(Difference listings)
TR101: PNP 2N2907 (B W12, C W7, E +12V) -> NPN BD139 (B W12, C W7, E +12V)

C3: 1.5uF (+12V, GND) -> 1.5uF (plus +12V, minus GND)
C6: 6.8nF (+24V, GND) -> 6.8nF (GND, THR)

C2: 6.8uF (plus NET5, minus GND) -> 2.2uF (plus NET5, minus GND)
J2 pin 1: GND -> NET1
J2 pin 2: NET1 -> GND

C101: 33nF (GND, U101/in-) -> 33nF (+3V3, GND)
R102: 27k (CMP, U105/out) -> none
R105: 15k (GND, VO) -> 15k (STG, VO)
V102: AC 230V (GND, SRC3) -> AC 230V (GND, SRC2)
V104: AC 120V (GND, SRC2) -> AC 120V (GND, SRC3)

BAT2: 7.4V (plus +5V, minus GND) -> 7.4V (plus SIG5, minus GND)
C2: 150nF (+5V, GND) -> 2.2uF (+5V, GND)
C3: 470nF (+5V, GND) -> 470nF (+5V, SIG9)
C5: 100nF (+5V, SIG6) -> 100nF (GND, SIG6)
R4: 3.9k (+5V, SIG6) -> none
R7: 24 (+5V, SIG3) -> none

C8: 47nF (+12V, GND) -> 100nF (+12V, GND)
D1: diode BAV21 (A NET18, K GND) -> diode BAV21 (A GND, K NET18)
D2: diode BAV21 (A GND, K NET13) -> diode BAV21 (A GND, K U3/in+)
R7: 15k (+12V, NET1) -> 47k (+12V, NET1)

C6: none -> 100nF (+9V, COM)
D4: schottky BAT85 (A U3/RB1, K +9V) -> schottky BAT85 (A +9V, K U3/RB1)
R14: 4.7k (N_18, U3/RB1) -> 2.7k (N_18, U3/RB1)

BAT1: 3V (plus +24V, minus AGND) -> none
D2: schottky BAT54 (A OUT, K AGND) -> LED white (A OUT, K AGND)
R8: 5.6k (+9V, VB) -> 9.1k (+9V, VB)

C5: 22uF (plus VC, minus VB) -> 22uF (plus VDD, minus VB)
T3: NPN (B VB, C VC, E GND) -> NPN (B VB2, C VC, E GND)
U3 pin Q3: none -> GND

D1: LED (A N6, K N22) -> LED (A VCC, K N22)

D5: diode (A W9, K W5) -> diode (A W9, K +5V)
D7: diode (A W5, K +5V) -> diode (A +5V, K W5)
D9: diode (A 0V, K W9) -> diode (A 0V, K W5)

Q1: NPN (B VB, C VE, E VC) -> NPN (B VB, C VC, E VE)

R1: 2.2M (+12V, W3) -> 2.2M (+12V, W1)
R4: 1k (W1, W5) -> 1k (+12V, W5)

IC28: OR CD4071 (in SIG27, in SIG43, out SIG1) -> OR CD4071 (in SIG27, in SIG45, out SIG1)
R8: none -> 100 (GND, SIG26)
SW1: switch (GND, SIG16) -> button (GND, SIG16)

• **Description of the task**
Lines from the records above that hold "AGND" are the ones to list.

• **Answer to this exercise**
BAT1: 3V (plus +24V, minus AGND) -> none
D2: schottky BAT54 (A OUT, K AGND) -> LED white (A OUT, K AGND)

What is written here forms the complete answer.